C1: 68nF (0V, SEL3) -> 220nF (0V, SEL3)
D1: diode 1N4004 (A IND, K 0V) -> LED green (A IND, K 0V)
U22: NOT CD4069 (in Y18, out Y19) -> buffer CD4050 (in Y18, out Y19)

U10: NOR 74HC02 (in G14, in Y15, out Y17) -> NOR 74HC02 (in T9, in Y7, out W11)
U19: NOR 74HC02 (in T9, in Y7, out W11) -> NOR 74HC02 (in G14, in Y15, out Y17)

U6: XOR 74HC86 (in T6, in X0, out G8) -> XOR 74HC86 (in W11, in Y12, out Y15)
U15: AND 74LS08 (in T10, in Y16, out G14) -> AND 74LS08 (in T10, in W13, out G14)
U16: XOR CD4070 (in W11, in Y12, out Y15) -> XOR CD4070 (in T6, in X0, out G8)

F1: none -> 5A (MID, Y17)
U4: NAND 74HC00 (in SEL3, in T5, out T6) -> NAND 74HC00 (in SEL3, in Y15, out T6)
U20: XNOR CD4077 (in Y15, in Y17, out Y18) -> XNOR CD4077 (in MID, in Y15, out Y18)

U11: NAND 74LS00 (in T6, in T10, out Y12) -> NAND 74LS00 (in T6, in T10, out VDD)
········
## Work order
Start at the line containing "U20: XNOR CD4077" and print each line exactly until the listing ends, keeping the final line too.

## Worked solution
U20: XNOR CD4077 (in Y15, in Y17, out Y18) -> XNOR CD4077 (in MID, in Y15, out Y18)

U11: NAND 74LS00 (in T6, in T10, out Y12) -> NAND 74LS00 (in T6, in T10, out VDD)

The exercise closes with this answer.